# [Your assignment]
The task calls for each line of the records below in which the word "none" appears.

***** Given information

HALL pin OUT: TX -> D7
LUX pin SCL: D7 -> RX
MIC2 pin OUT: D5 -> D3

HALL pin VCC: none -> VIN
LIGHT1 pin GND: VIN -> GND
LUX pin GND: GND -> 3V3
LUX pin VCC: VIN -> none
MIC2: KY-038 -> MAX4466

**********

# [Exercise response]
HALL pin VCC: none -> VIN
LUX pin VCC: VIN -> none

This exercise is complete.